* _Edit tracking data_:
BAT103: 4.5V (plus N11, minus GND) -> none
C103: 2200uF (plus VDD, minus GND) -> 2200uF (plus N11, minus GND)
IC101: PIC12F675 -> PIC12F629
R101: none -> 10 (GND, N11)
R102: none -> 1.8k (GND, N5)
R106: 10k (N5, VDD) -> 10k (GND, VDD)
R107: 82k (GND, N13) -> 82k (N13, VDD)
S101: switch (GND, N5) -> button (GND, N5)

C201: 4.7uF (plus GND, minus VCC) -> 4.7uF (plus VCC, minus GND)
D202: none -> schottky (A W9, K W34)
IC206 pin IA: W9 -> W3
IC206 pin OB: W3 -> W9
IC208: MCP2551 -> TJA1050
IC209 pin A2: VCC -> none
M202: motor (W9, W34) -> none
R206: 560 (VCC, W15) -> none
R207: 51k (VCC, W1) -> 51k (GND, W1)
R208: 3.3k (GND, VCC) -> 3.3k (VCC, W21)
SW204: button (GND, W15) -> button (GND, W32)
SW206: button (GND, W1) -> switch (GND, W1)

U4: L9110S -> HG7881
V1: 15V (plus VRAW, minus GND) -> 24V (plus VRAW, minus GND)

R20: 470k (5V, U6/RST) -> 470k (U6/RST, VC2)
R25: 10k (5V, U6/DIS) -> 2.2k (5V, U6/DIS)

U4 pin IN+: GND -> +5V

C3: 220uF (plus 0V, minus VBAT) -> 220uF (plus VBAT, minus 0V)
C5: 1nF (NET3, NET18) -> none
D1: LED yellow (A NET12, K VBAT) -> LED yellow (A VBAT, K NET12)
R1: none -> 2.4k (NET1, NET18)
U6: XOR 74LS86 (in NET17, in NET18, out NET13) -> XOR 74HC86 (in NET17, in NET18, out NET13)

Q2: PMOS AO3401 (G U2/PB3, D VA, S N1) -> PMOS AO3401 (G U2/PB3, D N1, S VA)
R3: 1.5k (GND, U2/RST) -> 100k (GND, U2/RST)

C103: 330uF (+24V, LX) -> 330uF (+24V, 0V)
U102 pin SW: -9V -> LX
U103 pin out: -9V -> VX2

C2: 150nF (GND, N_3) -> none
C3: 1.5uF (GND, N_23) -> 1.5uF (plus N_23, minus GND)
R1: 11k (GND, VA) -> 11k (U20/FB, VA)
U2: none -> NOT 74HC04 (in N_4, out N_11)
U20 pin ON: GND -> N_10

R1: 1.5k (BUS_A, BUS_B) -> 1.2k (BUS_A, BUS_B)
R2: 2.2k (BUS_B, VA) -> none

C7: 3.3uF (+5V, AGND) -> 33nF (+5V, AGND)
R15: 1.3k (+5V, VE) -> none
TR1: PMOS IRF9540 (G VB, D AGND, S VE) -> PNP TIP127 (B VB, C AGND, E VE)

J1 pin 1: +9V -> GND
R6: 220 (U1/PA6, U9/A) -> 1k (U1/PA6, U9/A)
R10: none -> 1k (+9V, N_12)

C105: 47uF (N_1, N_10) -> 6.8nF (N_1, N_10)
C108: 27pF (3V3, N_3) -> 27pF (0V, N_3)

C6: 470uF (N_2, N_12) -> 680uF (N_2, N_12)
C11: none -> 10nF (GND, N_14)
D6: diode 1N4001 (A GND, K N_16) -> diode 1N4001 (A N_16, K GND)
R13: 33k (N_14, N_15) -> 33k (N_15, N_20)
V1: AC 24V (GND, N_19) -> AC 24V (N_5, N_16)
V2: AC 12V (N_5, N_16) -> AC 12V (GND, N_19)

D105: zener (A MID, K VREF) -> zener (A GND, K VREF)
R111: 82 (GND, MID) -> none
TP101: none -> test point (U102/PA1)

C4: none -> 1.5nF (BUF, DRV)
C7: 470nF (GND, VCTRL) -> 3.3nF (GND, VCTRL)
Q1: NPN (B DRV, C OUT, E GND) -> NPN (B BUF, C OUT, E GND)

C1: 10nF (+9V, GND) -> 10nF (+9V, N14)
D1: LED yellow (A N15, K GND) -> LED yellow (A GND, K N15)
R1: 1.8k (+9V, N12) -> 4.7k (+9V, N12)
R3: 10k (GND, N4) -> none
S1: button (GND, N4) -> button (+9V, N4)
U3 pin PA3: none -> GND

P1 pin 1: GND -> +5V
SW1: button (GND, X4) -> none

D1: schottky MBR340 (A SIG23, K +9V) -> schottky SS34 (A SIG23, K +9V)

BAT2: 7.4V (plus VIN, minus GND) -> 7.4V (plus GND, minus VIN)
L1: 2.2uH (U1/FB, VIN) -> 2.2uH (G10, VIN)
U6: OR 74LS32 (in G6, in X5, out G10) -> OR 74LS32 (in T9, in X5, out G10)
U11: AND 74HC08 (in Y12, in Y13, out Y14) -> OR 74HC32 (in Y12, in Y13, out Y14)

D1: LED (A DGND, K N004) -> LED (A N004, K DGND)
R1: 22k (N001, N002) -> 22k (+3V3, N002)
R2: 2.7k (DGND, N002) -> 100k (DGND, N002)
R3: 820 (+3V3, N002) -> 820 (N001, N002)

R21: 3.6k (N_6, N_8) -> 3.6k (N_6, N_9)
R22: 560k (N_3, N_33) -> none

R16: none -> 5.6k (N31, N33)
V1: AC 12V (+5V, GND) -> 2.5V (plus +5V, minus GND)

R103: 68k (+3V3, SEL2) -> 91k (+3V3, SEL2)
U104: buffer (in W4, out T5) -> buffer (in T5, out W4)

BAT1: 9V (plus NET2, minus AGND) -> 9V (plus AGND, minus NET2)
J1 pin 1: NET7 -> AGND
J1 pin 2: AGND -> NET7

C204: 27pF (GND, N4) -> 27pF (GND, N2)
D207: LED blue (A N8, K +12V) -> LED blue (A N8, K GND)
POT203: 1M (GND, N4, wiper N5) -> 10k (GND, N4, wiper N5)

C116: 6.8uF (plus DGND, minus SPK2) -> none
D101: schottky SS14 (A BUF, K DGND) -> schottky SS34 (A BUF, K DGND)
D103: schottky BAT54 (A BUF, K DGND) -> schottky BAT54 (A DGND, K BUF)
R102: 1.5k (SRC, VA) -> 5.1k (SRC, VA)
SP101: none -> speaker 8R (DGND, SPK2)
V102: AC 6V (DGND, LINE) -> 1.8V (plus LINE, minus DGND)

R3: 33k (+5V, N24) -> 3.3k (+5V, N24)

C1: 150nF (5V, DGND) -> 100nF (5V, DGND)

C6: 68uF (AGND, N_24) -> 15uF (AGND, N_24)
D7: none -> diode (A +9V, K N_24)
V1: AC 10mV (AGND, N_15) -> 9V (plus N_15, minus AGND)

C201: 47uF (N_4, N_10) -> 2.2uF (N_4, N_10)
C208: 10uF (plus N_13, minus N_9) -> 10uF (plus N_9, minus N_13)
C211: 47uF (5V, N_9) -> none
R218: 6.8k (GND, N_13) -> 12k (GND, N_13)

* _Requirement_: Write out word for word only the lines from the start of the entries down to the line with "C108: 27pF (3V3, N_3) -> 27pF (0V, N_3)", please, including both ends.

* _Answer section_:
BAT103: 4.5V (plus N11, minus GND) -> none
C103: 2200uF (plus VDD, minus GND) -> 2200uF (plus N11, minus GND)
IC101: PIC12F675 -> PIC12F629
R101: none -> 10 (GND, N11)
R102: none -> 1.8k (GND, N5)
R106: 10k (N5, VDD) -> 10k (GND, VDD)
R107: 82k (GND, N13) -> 82k (N13, VDD)
S101: switch (GND, N5) -> button (GND, N5)

C201: 4.7uF (plus GND, minus VCC) -> 4.7uF (plus VCC, minus GND)
D202: none -> schottky (A W9, K W34)
IC206 pin IA: W9 -> W3
IC206 pin OB: W3 -> W9
IC208: MCP2551 -> TJA1050
IC209 pin A2: VCC -> none
M202: motor (W9, W34) -> none
R206: 560 (VCC, W15) -> none
R207: 51k (VCC, W1) -> 51k (GND, W1)
R208: 3.3k (GND, VCC) -> 3.3k (VCC, W21)
SW204: button (GND, W15) -> button (GND, W32)
SW206: button (GND, W1) -> switch (GND, W1)

U4: L9110S -> HG7881
V1: 15V (plus VRAW, minus GND) -> 24V (plus VRAW, minus GND)

R20: 470k (5V, U6/RST) -> 470k (U6/RST, VC2)
R25: 10k (5V, U6/DIS) -> 2.2k (5V, U6/DIS)

U4 pin IN+: GND -> +5V

C3: 220uF (plus 0V, minus VBAT) -> 220uF (plus VBAT, minus 0V)
C5: 1nF (NET3, NET18) -> none
D1: LED yellow (A NET12, K VBAT) -> LED yellow (A VBAT, K NET12)
R1: none -> 2.4k (NET1, NET18)
U6: XOR 74LS86 (in NET17, in NET18, out NET13) -> XOR 74HC86 (in NET17, in NET18, out NET13)

Q2: PMOS AO3401 (G U2/PB3, D VA, S N1) -> PMOS AO3401 (G U2/PB3, D N1, S VA)
R3: 1.5k (GND, U2/RST) -> 100k (GND, U2/RST)

C103: 330uF (+24V, LX) -> 330uF (+24V, 0V)
U102 pin SW: -9V -> LX
U103 pin out: -9V -> VX2

C2: 150nF (GND, N_3) -> none
C3: 1.5uF (GND, N_23) -> 1.5uF (plus N_23, minus GND)
R1: 11k (GND, VA) -> 11k (U20/FB, VA)
U2: none -> NOT 74HC04 (in N_4, out N_11)
U20 pin ON: GND -> N_10

R1: 1.5k (BUS_A, BUS_B) -> 1.2k (BUS_A, BUS_B)
R2: 2.2k (BUS_B, VA) -> none

C7: 3.3uF (+5V, AGND) -> 33nF (+5V, AGND)
R15: 1.3k (+5V, VE) -> none
TR1: PMOS IRF9540 (G VB, D AGND, S VE) -> PNP TIP127 (B VB, C AGND, E VE)

J1 pin 1: +9V -> GND
R6: 220 (U1/PA6, U9/A) -> 1k (U1/PA6, U9/A)
R10: none -> 1k (+9V, N_12)

C105: 47uF (N_1, N_10) -> 6.8nF (N_1, N_10)
C108: 27pF (3V3, N_3) -> 27pF (0V, N_3)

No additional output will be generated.